**GOAL OF THE EXERCISE:** Leave the pictures out. Return the rest of the listing below exactly.

**RECORD SET:**
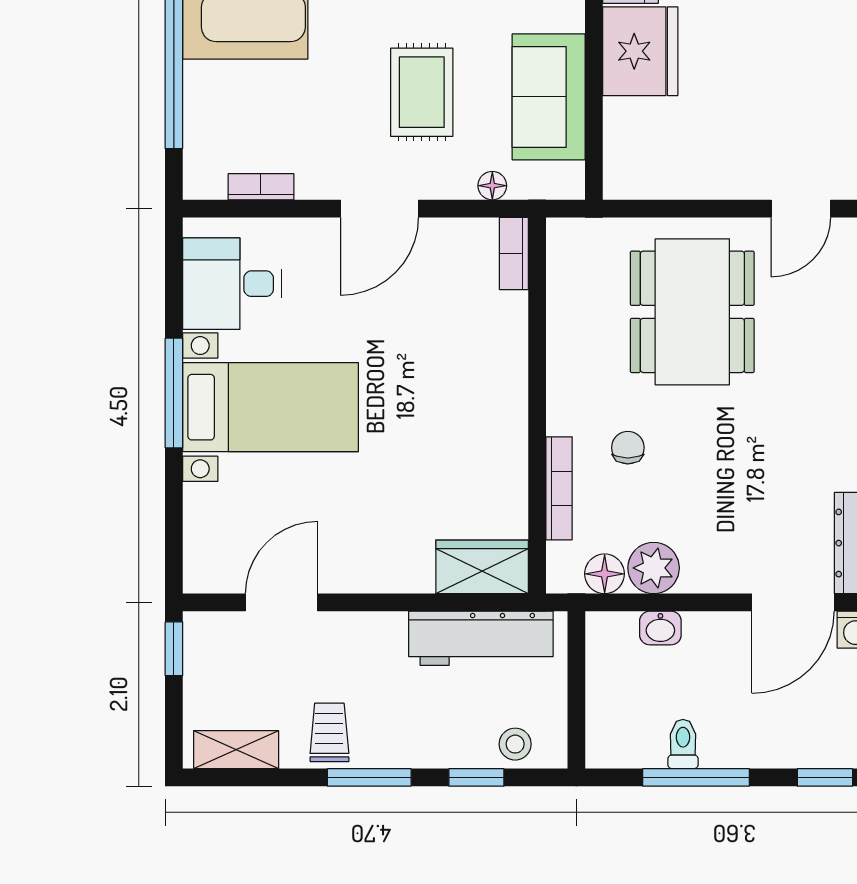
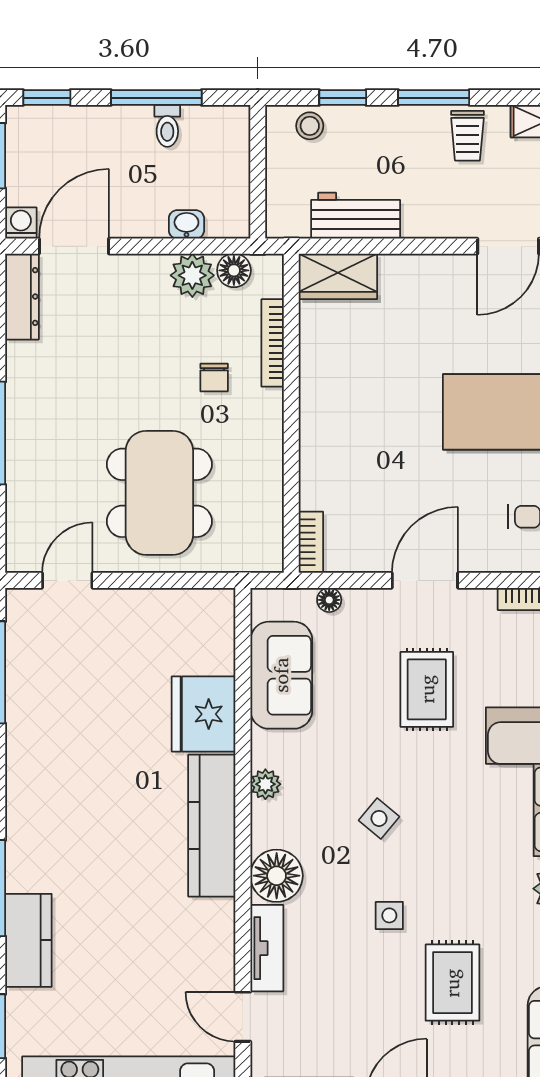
rug: (422, 92) -> (427, 689), moved
workbench: (481, 638) -> (356, 216), width x0.73

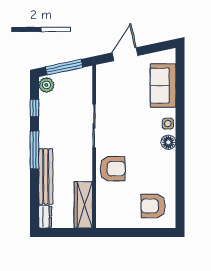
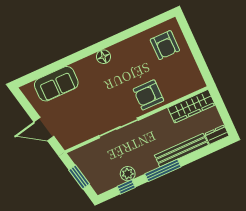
window: (64, 67) -> (79, 177), width x0.69
plant: (46, 85) -> (128, 174), moved
side table: (168, 124) -> (87, 65), removed
armchair: (113, 169) -> (148, 95), turned -90

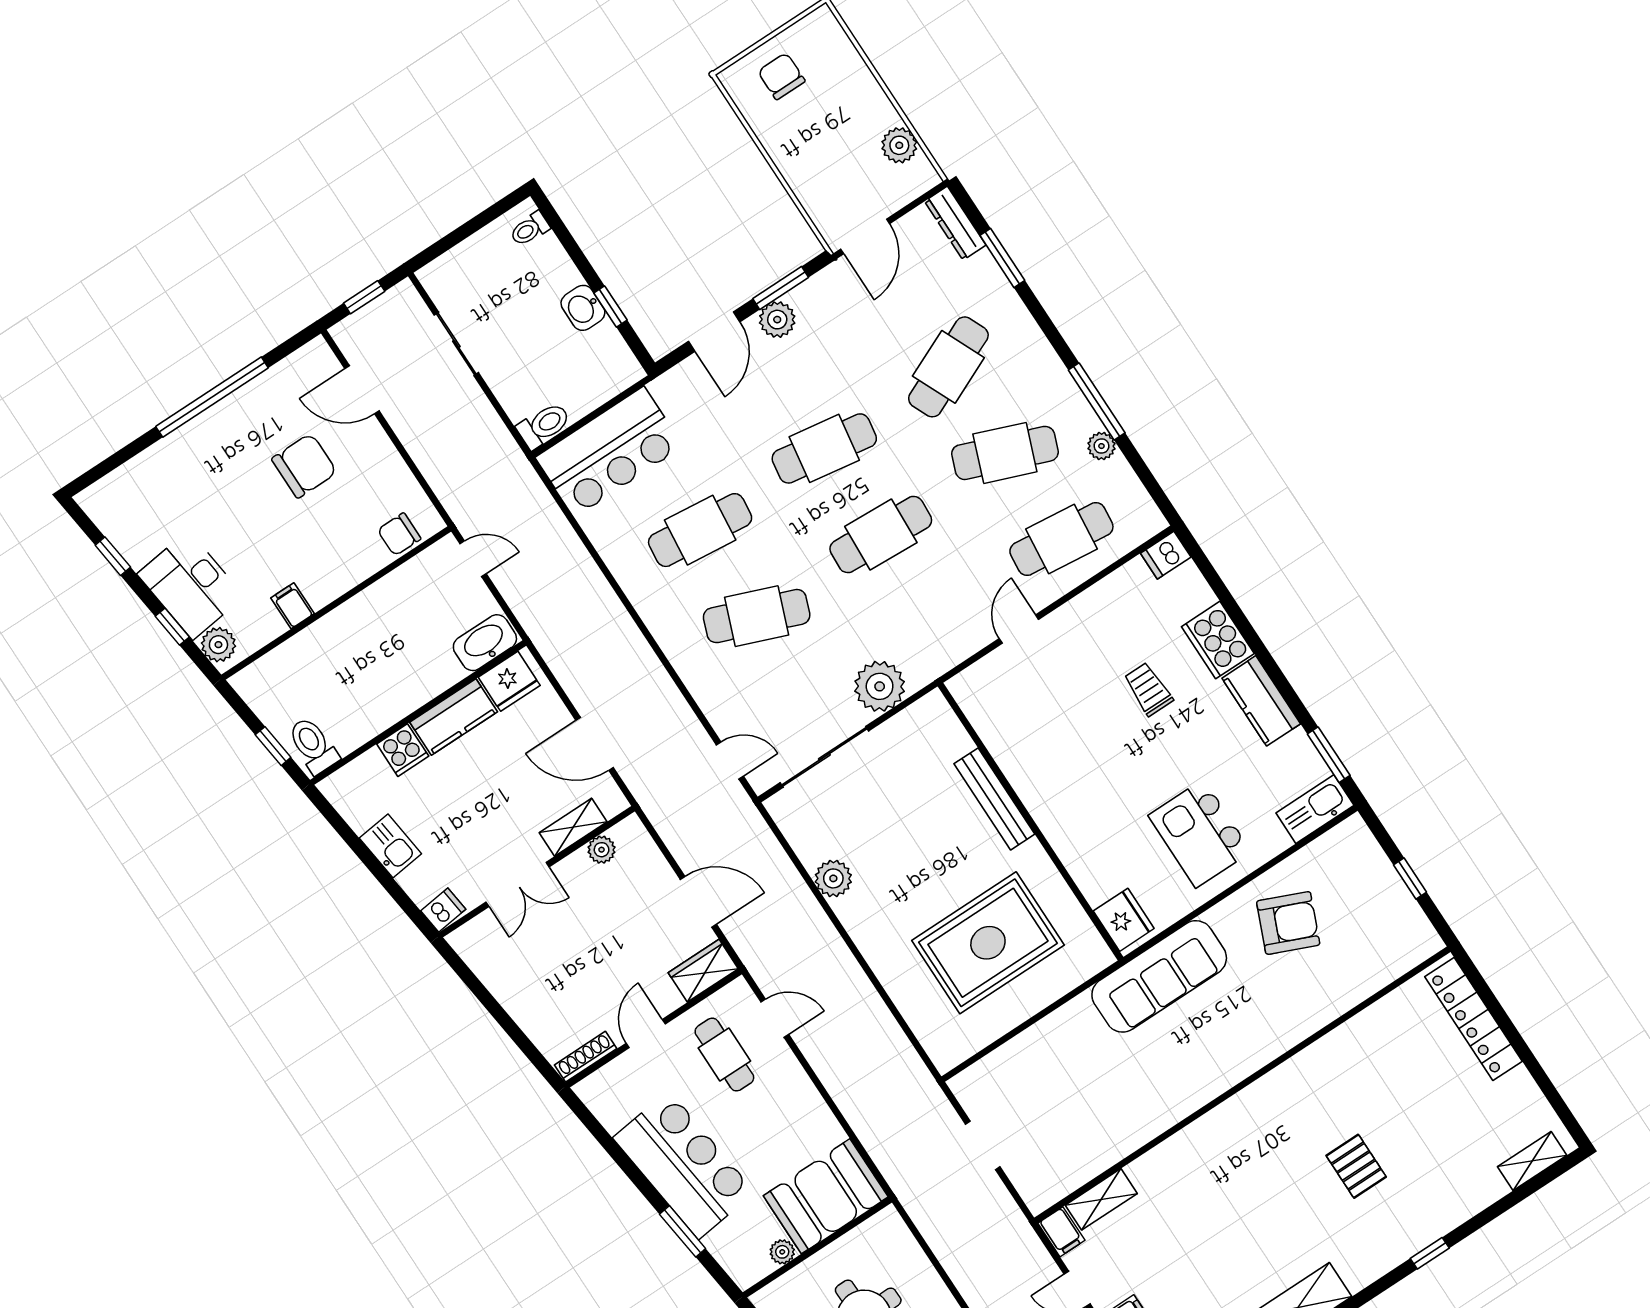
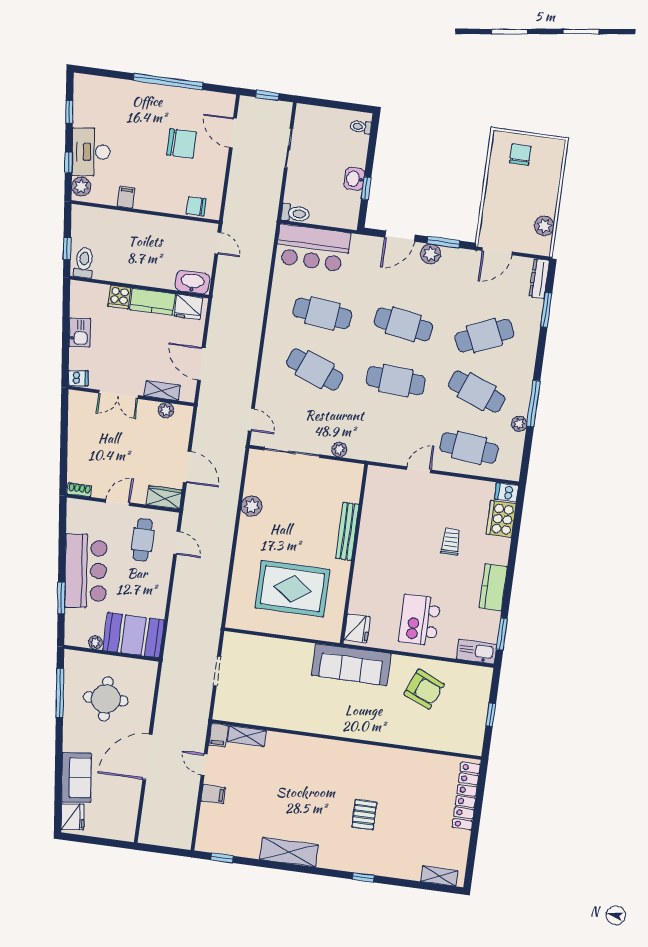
cooker: (1218, 640) -> (501, 519), moved
plant: (880, 686) -> (339, 450), width x0.53, depth x0.53
shoe rack: (586, 1057) -> (79, 490), width x0.70

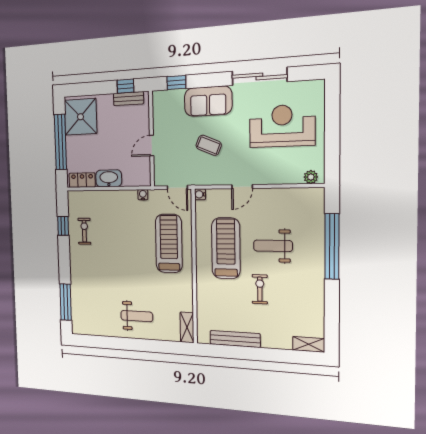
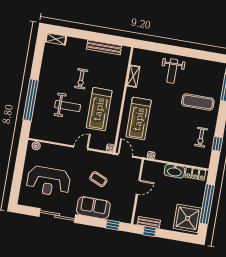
exercise mat: (97, 278) -> (198, 102), added
weight bench: (137, 316) -> (172, 71), turned -90
shelving: (187, 327) -> (133, 76), moved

**RESPONSE BOX:**
rug: (422, 92) -> (427, 689), moved
workbench: (481, 638) -> (356, 216), width x0.73

window: (64, 67) -> (79, 177), width x0.69
plant: (46, 85) -> (128, 174), moved
side table: (168, 124) -> (87, 65), removed
armchair: (113, 169) -> (148, 95), turned -90

cooker: (1218, 640) -> (501, 519), moved
plant: (880, 686) -> (339, 450), width x0.53, depth x0.53
shoe rack: (586, 1057) -> (79, 490), width x0.70

exercise mat: (97, 278) -> (198, 102), added
weight bench: (137, 316) -> (172, 71), turned -90
shelving: (187, 327) -> (133, 76), moved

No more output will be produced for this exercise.